§ Available data:
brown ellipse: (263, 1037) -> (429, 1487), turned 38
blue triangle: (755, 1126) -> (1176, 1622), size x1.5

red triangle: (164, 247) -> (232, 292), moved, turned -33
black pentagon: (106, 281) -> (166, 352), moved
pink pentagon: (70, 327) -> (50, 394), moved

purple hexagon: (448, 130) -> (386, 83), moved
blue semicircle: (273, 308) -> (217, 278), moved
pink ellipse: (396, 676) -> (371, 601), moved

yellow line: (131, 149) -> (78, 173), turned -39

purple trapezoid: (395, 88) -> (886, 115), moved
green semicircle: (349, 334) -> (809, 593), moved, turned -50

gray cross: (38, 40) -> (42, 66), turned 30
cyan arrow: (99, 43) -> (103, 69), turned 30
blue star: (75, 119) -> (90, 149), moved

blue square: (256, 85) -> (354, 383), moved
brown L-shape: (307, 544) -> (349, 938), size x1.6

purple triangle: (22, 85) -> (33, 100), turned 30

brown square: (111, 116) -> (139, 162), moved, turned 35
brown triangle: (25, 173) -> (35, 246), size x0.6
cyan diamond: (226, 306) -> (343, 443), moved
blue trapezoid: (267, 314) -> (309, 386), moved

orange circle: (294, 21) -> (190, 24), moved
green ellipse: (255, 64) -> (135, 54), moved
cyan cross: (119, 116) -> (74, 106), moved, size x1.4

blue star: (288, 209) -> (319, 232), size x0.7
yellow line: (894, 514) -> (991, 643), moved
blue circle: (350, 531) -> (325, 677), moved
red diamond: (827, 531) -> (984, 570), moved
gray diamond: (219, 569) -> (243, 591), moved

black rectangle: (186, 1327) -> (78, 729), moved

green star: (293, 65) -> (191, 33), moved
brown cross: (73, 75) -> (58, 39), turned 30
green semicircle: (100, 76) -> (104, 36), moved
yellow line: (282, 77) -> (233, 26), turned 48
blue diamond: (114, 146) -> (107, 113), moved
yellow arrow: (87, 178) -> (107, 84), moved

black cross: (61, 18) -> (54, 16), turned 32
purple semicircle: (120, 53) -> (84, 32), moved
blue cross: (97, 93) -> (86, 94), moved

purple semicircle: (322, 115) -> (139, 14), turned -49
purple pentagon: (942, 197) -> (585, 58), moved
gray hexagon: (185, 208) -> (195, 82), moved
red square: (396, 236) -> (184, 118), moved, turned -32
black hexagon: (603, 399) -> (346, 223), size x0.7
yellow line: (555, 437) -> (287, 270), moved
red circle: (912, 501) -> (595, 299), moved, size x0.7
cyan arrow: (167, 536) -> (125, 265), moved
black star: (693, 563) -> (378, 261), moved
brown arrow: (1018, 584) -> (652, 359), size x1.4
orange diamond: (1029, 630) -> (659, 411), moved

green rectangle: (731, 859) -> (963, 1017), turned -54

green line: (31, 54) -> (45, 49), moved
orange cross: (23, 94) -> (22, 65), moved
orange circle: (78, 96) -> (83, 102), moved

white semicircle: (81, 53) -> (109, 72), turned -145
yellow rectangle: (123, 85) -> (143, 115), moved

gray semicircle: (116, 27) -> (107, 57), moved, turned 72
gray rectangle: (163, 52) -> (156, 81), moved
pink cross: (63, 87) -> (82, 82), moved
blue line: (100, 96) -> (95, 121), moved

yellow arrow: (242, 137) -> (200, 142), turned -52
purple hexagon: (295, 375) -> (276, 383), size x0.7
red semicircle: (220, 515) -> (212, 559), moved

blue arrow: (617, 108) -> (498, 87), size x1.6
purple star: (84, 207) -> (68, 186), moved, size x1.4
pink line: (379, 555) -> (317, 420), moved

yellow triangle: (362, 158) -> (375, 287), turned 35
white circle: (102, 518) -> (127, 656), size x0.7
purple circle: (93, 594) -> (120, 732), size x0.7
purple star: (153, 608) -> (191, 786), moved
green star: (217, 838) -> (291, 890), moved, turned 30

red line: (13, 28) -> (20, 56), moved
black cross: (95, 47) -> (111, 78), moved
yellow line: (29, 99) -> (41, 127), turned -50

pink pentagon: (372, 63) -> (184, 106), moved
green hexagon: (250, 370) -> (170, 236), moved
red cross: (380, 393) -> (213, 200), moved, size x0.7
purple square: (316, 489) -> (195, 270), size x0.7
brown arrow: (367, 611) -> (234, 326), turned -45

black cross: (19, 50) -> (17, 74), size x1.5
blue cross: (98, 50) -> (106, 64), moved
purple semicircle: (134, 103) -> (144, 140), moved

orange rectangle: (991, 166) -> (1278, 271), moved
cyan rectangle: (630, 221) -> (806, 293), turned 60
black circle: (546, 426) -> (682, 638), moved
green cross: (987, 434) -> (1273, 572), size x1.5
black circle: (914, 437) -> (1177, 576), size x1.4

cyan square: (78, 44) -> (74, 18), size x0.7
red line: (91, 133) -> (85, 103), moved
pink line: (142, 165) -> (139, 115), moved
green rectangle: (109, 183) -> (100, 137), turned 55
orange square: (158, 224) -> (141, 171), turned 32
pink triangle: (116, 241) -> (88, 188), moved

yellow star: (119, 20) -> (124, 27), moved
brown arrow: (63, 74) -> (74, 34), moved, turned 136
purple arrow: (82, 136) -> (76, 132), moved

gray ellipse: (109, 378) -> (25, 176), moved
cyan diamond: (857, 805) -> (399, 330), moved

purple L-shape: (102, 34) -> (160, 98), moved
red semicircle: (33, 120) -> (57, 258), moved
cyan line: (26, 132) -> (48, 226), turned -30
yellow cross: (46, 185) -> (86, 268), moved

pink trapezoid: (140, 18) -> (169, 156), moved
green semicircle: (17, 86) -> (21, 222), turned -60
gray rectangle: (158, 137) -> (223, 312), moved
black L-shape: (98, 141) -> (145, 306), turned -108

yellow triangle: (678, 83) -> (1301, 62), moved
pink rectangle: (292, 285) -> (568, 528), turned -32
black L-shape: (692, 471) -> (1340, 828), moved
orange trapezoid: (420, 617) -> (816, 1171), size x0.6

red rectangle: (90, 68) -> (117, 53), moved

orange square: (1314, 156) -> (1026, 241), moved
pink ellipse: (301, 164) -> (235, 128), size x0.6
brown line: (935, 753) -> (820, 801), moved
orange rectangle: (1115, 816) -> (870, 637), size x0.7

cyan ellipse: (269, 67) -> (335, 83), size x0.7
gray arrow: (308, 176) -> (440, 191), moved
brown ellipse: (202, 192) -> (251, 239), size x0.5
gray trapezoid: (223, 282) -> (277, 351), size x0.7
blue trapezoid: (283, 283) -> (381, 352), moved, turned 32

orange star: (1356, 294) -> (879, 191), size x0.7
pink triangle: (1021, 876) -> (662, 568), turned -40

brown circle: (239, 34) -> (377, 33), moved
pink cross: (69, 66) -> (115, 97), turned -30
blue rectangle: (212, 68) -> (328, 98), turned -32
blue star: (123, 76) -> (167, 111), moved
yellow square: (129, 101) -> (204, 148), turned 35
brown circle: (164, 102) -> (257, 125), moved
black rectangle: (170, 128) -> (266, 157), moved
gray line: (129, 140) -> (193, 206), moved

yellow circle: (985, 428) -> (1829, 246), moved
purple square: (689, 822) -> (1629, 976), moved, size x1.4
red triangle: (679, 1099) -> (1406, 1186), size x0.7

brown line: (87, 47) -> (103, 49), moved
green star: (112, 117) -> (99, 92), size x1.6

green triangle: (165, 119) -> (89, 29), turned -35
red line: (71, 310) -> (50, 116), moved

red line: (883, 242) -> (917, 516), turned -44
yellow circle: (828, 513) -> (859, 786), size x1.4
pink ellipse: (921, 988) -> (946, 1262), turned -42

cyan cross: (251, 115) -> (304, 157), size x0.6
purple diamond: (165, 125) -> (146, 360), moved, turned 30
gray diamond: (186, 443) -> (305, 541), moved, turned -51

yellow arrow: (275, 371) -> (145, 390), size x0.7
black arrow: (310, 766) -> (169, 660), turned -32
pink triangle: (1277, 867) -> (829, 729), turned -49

§ The problem:
Quote only the lines from the line containing "brown circle: (164, 102) -> (257, 125), moved" through the end of the listing, please, keeping both the first and the last line.

§ Solved exercise:
brown circle: (164, 102) -> (257, 125), moved
black rectangle: (170, 128) -> (266, 157), moved
gray line: (129, 140) -> (193, 206), moved

yellow circle: (985, 428) -> (1829, 246), moved
purple square: (689, 822) -> (1629, 976), moved, size x1.4
red triangle: (679, 1099) -> (1406, 1186), size x0.7

brown line: (87, 47) -> (103, 49), moved
green star: (112, 117) -> (99, 92), size x1.6

green triangle: (165, 119) -> (89, 29), turned -35
red line: (71, 310) -> (50, 116), moved

red line: (883, 242) -> (917, 516), turned -44
yellow circle: (828, 513) -> (859, 786), size x1.4
pink ellipse: (921, 988) -> (946, 1262), turned -42

cyan cross: (251, 115) -> (304, 157), size x0.6
purple diamond: (165, 125) -> (146, 360), moved, turned 30
gray diamond: (186, 443) -> (305, 541), moved, turned -51

yellow arrow: (275, 371) -> (145, 390), size x0.7
black arrow: (310, 766) -> (169, 660), turned -32
pink triangle: (1277, 867) -> (829, 729), turned -49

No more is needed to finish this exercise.